Reproduce word for word the lines between those holding "pink plate B8" and "purple brick J2:J4", inclusive, and nothing else from the data below.

[Opening INFORMATION SUPPLIED section]

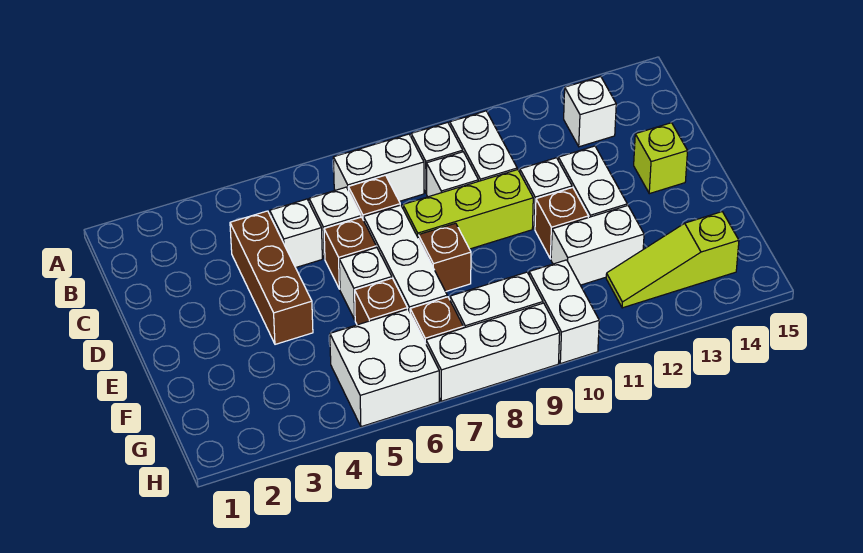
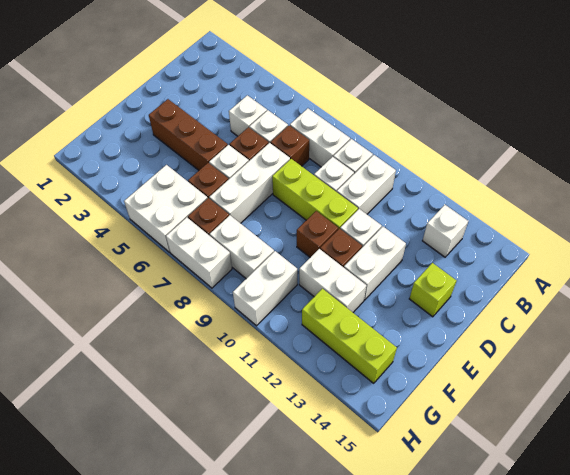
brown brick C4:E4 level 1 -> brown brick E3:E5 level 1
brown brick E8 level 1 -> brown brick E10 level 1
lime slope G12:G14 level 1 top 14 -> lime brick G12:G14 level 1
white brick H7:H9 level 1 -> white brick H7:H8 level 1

[Closing INFORMATION SUPPLIED section]
[Opening INFORMATION SUPPLIED section]

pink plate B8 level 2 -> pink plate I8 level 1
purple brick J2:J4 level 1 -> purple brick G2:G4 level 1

[Closing INFORMATION SUPPLIED section]
[Opening INFORMATION SUPPLIED section]

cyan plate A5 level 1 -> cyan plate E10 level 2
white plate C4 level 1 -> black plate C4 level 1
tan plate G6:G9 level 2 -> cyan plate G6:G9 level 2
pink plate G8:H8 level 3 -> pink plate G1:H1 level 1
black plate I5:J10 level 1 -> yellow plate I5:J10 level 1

[Closing INFORMATION SUPPLIED section]

• [RESULT]:
pink plate B8 level 2 -> pink plate I8 level 1
purple brick J2:J4 level 1 -> purple brick G2:G4 level 1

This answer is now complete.